EXERCISE REQUIREMENTS: Swap "Team" for "Club" in the data, starting at the first line and ending with the line containing "Faculty [277, 20]", both included. Write out only those lines with nothing else changed.

INPUT FOR THIS TASK:
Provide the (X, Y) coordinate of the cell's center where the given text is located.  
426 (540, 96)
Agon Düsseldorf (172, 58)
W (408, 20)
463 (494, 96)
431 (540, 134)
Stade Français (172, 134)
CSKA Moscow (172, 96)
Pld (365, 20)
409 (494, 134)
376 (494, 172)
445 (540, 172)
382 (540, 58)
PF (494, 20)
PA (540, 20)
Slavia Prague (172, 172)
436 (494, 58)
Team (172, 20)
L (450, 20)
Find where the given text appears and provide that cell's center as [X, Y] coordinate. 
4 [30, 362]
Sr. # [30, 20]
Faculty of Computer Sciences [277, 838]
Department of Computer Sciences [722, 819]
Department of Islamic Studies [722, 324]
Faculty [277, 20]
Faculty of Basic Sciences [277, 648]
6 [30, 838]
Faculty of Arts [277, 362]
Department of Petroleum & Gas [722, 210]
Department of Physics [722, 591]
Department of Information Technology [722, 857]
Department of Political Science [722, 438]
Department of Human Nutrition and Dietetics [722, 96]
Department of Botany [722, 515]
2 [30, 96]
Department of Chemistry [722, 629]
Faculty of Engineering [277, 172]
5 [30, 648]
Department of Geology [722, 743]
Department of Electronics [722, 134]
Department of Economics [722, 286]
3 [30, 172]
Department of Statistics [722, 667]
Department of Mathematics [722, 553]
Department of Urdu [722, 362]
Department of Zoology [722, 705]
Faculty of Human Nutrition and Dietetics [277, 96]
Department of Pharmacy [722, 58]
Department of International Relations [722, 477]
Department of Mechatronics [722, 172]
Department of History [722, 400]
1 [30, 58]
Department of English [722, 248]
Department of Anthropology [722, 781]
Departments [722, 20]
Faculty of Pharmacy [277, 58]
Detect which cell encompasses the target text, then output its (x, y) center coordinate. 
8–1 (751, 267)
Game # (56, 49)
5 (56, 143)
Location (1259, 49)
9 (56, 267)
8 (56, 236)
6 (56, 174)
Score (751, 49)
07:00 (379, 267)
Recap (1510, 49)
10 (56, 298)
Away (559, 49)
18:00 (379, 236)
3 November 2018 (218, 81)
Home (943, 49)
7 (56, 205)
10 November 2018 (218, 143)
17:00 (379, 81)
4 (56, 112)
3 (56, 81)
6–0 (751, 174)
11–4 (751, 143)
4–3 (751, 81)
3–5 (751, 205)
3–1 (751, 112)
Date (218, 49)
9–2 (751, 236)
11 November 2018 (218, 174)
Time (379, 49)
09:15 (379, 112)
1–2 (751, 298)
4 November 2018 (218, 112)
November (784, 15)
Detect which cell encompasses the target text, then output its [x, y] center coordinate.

FINISHED ANSWER:
Provide the (X, Y) coordinate of the cell's center where the given text is located.  
426 (540, 96)
Agon Düsseldorf (172, 58)
W (408, 20)
463 (494, 96)
431 (540, 134)
Stade Français (172, 134)
CSKA Moscow (172, 96)
Pld (365, 20)
409 (494, 134)
376 (494, 172)
445 (540, 172)
382 (540, 58)
PF (494, 20)
PA (540, 20)
Slavia Prague (172, 172)
436 (494, 58)
Club (172, 20)
L (450, 20)
Find where the given text appears and provide that cell's center as [X, Y] coordinate. 
4 [30, 362]
Sr. # [30, 20]
Faculty of Computer Sciences [277, 838]
Department of Computer Sciences [722, 819]
Department of Islamic Studies [722, 324]
Faculty [277, 20]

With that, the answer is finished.